** Work request **
Repeat every record below exactly, leaving out the pictures.
☆ ☆ ☆ ☆
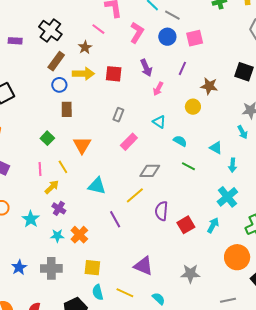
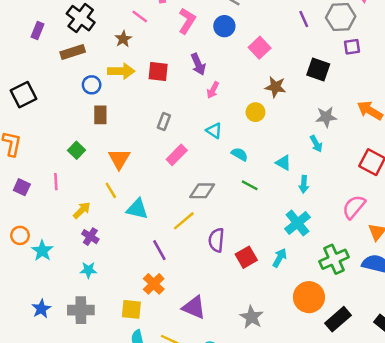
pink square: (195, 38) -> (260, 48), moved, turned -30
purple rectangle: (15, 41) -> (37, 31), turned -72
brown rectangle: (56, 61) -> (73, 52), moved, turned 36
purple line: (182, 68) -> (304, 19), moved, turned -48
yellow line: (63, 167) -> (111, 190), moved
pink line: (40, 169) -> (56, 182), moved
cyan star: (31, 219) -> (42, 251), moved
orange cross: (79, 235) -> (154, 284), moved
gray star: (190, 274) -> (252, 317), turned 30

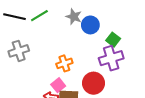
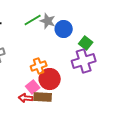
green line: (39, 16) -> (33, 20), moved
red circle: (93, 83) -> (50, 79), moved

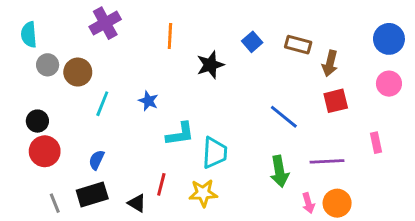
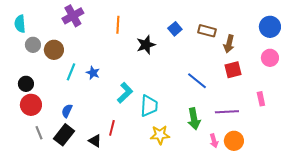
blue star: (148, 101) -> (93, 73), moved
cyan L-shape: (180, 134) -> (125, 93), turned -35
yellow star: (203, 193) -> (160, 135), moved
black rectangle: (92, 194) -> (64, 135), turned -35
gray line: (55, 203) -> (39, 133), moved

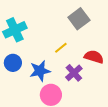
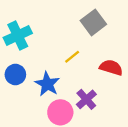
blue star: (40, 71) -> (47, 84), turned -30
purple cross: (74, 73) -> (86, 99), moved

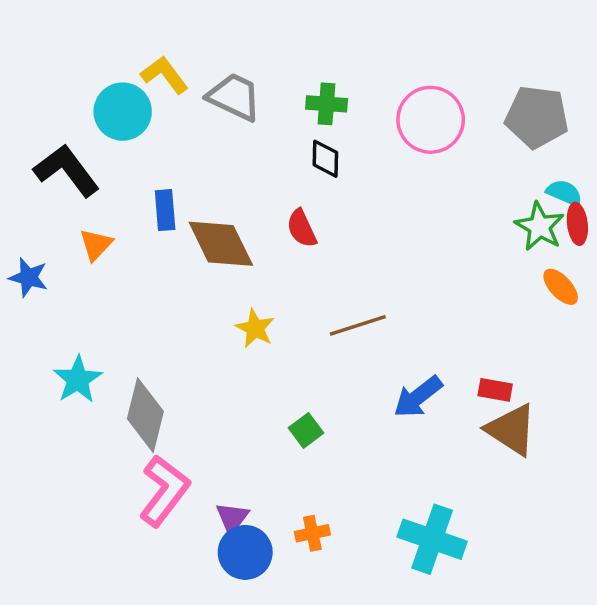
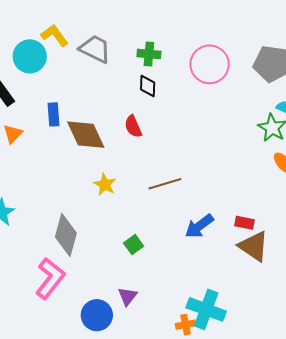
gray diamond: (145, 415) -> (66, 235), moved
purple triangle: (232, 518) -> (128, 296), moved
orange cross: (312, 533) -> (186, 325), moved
☆ ☆ ☆ ☆
** Response area **
pink square: (195, 38) -> (260, 48), moved, turned -30
purple rectangle: (15, 41) -> (37, 31), turned -72
brown rectangle: (56, 61) -> (73, 52), moved, turned 36
purple line: (182, 68) -> (304, 19), moved, turned -48
yellow line: (63, 167) -> (111, 190), moved
pink line: (40, 169) -> (56, 182), moved
cyan star: (31, 219) -> (42, 251), moved
orange cross: (79, 235) -> (154, 284), moved
gray star: (190, 274) -> (252, 317), turned 30

green line: (39, 16) -> (33, 20), moved
red circle: (93, 83) -> (50, 79), moved

blue star: (148, 101) -> (93, 73), moved
cyan L-shape: (180, 134) -> (125, 93), turned -35
yellow star: (203, 193) -> (160, 135), moved
black rectangle: (92, 194) -> (64, 135), turned -35
gray line: (55, 203) -> (39, 133), moved

blue star: (40, 71) -> (47, 84), turned -30
purple cross: (74, 73) -> (86, 99), moved

gray diamond: (145, 415) -> (66, 235), moved
purple triangle: (232, 518) -> (128, 296), moved
orange cross: (312, 533) -> (186, 325), moved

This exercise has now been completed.